Work instructions
Among the lines below, a stretch begins at the one with "R114: 560 (CANH, CANL) -> 560 (5V, CANL)" and ends at the one with "J1 pin 2: PWR_IN -> COM". Repeat that stretch exactly, ends included.

Version comparison data
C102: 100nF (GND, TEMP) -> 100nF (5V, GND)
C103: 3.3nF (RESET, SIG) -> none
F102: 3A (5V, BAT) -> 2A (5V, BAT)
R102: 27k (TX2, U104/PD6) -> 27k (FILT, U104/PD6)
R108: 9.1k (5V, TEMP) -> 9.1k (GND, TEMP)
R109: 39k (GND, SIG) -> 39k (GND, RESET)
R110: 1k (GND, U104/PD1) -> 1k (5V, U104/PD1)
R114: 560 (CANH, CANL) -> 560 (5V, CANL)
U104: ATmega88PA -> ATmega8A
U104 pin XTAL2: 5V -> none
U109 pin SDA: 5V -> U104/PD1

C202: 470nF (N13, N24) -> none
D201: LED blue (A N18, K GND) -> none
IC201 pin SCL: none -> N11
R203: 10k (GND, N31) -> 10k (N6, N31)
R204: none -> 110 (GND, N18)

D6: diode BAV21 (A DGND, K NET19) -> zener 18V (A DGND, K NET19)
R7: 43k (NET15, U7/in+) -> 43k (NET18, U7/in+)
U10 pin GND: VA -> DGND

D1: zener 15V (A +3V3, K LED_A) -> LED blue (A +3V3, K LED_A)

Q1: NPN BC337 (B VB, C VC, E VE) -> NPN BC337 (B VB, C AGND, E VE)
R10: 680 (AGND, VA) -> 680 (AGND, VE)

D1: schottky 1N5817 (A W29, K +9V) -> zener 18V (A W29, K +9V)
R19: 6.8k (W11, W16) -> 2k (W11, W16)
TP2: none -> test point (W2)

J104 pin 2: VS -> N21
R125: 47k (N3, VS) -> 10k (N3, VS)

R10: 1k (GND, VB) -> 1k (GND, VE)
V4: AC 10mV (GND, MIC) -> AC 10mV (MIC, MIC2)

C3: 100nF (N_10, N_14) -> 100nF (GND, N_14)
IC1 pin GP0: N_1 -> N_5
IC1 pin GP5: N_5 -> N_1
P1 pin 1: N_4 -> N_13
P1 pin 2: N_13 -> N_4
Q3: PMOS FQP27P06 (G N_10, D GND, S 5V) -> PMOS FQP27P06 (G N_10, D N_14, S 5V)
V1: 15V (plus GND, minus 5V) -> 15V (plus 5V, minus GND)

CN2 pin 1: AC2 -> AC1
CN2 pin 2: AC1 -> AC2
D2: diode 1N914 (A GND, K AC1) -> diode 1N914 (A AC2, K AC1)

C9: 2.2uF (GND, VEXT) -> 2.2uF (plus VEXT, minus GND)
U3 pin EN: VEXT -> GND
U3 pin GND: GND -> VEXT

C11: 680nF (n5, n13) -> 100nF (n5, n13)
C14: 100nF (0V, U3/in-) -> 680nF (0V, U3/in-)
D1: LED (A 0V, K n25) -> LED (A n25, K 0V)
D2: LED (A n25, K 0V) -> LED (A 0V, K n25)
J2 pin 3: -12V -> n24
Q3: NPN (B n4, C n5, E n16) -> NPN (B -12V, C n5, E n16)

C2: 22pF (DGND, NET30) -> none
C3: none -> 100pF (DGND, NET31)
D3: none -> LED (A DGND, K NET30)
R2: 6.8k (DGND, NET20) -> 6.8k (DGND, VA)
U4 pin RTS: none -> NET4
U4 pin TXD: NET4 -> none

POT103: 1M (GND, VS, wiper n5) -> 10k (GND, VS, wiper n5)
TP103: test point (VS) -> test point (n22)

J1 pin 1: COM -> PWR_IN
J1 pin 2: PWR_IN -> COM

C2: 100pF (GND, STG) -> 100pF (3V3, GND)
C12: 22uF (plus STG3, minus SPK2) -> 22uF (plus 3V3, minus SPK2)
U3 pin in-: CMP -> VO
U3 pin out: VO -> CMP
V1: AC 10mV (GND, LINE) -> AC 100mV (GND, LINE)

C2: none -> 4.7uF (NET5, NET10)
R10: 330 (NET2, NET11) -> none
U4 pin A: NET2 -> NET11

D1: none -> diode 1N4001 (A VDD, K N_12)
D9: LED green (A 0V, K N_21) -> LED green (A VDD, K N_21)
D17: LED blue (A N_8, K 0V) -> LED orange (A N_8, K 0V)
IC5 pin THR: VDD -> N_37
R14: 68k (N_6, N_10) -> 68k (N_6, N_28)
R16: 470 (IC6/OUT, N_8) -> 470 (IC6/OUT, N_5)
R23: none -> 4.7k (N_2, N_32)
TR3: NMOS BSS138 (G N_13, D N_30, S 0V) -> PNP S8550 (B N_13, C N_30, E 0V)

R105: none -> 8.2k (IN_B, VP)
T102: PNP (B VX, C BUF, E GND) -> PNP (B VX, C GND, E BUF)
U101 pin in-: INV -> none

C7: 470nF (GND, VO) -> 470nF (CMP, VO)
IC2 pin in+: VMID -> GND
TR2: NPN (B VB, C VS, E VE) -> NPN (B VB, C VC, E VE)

Answer to this exercise
R114: 560 (CANH, CANL) -> 560 (5V, CANL)
U104: ATmega88PA -> ATmega8A
U104 pin XTAL2: 5V -> none
U109 pin SDA: 5V -> U104/PD1

C202: 470nF (N13, N24) -> none
D201: LED blue (A N18, K GND) -> none
IC201 pin SCL: none -> N11
R203: 10k (GND, N31) -> 10k (N6, N31)
R204: none -> 110 (GND, N18)

D6: diode BAV21 (A DGND, K NET19) -> zener 18V (A DGND, K NET19)
R7: 43k (NET15, U7/in+) -> 43k (NET18, U7/in+)
U10 pin GND: VA -> DGND

D1: zener 15V (A +3V3, K LED_A) -> LED blue (A +3V3, K LED_A)

Q1: NPN BC337 (B VB, C VC, E VE) -> NPN BC337 (B VB, C AGND, E VE)
R10: 680 (AGND, VA) -> 680 (AGND, VE)

D1: schottky 1N5817 (A W29, K +9V) -> zener 18V (A W29, K +9V)
R19: 6.8k (W11, W16) -> 2k (W11, W16)
TP2: none -> test point (W2)

J104 pin 2: VS -> N21
R125: 47k (N3, VS) -> 10k (N3, VS)

R10: 1k (GND, VB) -> 1k (GND, VE)
V4: AC 10mV (GND, MIC) -> AC 10mV (MIC, MIC2)

C3: 100nF (N_10, N_14) -> 100nF (GND, N_14)
IC1 pin GP0: N_1 -> N_5
IC1 pin GP5: N_5 -> N_1
P1 pin 1: N_4 -> N_13
P1 pin 2: N_13 -> N_4
Q3: PMOS FQP27P06 (G N_10, D GND, S 5V) -> PMOS FQP27P06 (G N_10, D N_14, S 5V)
V1: 15V (plus GND, minus 5V) -> 15V (plus 5V, minus GND)

CN2 pin 1: AC2 -> AC1
CN2 pin 2: AC1 -> AC2
D2: diode 1N914 (A GND, K AC1) -> diode 1N914 (A AC2, K AC1)

C9: 2.2uF (GND, VEXT) -> 2.2uF (plus VEXT, minus GND)
U3 pin EN: VEXT -> GND
U3 pin GND: GND -> VEXT

C11: 680nF (n5, n13) -> 100nF (n5, n13)
C14: 100nF (0V, U3/in-) -> 680nF (0V, U3/in-)
D1: LED (A 0V, K n25) -> LED (A n25, K 0V)
D2: LED (A n25, K 0V) -> LED (A 0V, K n25)
J2 pin 3: -12V -> n24
Q3: NPN (B n4, C n5, E n16) -> NPN (B -12V, C n5, E n16)

C2: 22pF (DGND, NET30) -> none
C3: none -> 100pF (DGND, NET31)
D3: none -> LED (A DGND, K NET30)
R2: 6.8k (DGND, NET20) -> 6.8k (DGND, VA)
U4 pin RTS: none -> NET4
U4 pin TXD: NET4 -> none

POT103: 1M (GND, VS, wiper n5) -> 10k (GND, VS, wiper n5)
TP103: test point (VS) -> test point (n22)

J1 pin 1: COM -> PWR_IN
J1 pin 2: PWR_IN -> COM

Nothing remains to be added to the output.